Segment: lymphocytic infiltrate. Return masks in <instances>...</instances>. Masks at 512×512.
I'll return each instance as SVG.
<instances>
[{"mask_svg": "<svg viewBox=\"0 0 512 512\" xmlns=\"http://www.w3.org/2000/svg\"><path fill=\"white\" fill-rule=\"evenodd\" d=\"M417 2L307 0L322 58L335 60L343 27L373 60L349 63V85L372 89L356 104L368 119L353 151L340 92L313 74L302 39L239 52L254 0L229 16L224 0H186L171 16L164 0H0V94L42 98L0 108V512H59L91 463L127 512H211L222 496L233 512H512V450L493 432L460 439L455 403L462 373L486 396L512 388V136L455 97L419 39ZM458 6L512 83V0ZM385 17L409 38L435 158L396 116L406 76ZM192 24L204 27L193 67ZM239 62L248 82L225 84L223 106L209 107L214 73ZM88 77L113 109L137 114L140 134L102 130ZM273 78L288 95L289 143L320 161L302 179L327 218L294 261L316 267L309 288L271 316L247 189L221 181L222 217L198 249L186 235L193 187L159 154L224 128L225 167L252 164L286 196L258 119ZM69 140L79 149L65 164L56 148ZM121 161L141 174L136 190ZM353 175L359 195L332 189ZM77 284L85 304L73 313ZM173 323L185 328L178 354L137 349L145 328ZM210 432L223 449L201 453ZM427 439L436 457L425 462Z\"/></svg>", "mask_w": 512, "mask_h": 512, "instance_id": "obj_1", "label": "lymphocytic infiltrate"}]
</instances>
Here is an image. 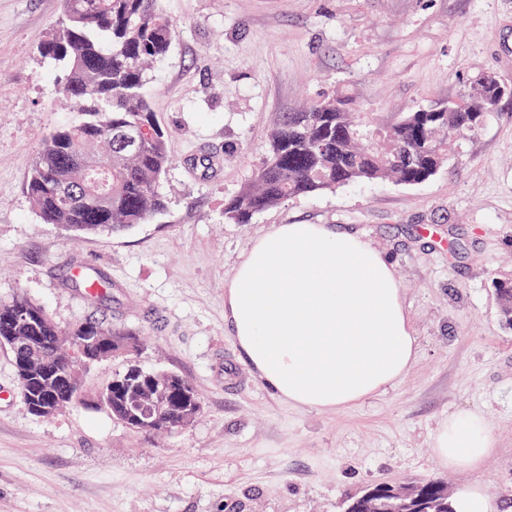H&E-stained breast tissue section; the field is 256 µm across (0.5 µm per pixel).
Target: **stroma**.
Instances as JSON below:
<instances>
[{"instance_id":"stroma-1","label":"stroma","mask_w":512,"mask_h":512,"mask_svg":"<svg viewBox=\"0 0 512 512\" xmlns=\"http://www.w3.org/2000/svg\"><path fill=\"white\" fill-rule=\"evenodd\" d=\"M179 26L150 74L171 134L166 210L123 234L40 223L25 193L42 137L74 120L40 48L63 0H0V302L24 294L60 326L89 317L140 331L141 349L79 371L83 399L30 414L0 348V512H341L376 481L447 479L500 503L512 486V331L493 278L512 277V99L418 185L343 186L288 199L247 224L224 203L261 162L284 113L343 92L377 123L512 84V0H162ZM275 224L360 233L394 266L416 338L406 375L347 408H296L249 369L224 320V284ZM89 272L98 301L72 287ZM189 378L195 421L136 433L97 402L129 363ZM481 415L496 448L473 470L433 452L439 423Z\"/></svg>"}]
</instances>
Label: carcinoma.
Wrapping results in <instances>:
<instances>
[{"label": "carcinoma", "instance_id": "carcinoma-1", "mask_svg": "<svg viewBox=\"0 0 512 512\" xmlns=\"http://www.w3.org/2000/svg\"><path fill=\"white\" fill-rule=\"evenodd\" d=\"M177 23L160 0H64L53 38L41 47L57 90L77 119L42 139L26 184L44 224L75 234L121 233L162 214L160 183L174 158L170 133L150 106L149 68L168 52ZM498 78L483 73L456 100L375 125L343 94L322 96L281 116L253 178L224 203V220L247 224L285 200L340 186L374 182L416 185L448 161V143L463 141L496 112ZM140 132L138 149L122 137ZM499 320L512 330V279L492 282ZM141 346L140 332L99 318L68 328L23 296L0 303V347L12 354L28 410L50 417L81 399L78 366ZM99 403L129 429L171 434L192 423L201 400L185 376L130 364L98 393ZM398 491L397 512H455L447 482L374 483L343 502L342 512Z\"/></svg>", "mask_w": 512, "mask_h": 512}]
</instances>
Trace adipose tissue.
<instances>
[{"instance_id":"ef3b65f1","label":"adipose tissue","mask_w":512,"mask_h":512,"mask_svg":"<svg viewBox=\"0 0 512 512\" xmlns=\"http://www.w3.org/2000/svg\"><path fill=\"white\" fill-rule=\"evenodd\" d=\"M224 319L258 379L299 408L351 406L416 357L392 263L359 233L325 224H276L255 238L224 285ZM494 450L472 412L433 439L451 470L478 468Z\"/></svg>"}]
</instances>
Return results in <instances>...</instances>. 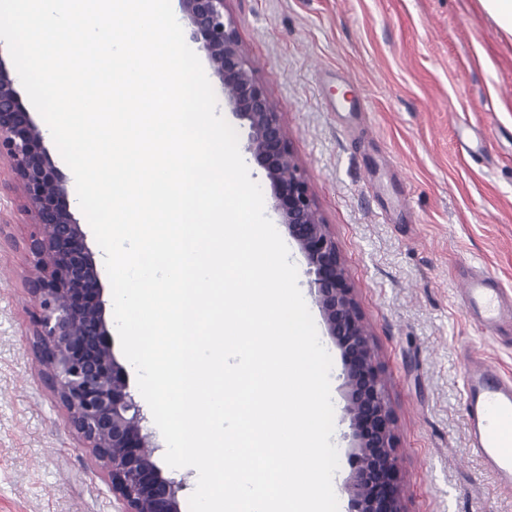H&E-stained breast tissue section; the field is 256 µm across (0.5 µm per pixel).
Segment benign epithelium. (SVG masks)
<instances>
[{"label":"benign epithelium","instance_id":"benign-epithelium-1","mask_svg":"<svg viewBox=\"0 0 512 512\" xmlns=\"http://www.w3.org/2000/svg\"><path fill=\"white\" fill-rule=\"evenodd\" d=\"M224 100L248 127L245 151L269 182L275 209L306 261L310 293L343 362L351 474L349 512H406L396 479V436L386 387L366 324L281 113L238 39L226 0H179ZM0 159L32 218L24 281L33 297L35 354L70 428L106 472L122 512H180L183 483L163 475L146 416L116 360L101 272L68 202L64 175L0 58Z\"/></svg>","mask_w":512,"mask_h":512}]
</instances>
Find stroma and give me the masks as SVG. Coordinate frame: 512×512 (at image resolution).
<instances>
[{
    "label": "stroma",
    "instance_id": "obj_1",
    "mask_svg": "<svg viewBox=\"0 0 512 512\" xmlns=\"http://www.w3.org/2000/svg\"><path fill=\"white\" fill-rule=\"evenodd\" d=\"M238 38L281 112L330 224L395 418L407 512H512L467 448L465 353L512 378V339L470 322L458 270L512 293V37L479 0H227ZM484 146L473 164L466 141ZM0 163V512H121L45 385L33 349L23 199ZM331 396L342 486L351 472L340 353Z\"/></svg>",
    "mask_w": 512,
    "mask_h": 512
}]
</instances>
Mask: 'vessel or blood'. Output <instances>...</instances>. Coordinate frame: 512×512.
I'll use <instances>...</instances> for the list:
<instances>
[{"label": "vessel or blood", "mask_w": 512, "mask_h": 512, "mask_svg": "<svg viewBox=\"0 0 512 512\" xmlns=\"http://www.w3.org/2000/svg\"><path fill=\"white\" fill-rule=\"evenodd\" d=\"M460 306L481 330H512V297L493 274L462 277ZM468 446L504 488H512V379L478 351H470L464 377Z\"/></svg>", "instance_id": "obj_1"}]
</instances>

..............................

Tally the lines of the material above that contain the word "adipose" and report the total alone.

2